HOW TO COMPLETE THIS TASK: Give again, word for word, each line of the data from the first through the one containing "sofa: (240, 479)". Pictures stay out.

Coordinate-based change data:
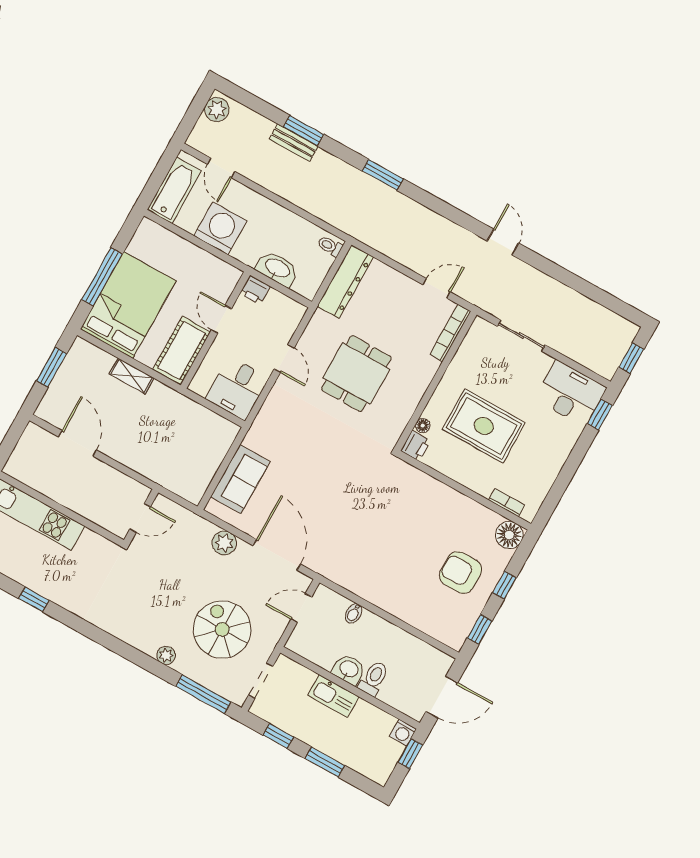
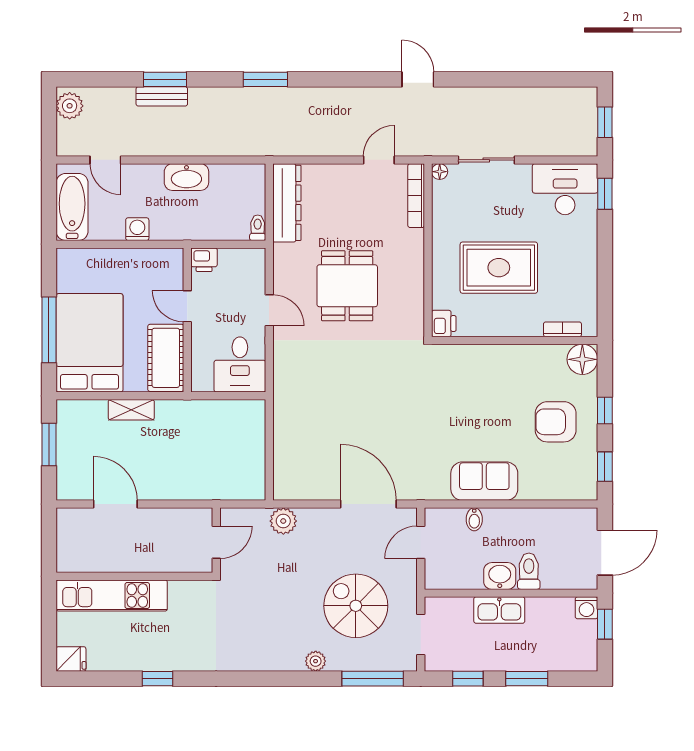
washing machine: (220, 228) -> (137, 229), width x0.53, depth x0.53
toilet: (330, 246) -> (258, 228), moved, turned 90
washbasin: (277, 269) -> (186, 177), moved, turned 180
floor lamp: (423, 426) -> (440, 172), moved
sofa: (240, 479) -> (484, 481), moved, turned -90
plant: (224, 543) -> (283, 521), moved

RESPONSE BOX:
washing machine: (220, 228) -> (137, 229), width x0.53, depth x0.53
toilet: (330, 246) -> (258, 228), moved, turned 90
washbasin: (277, 269) -> (186, 177), moved, turned 180
floor lamp: (423, 426) -> (440, 172), moved
sofa: (240, 479) -> (484, 481), moved, turned -90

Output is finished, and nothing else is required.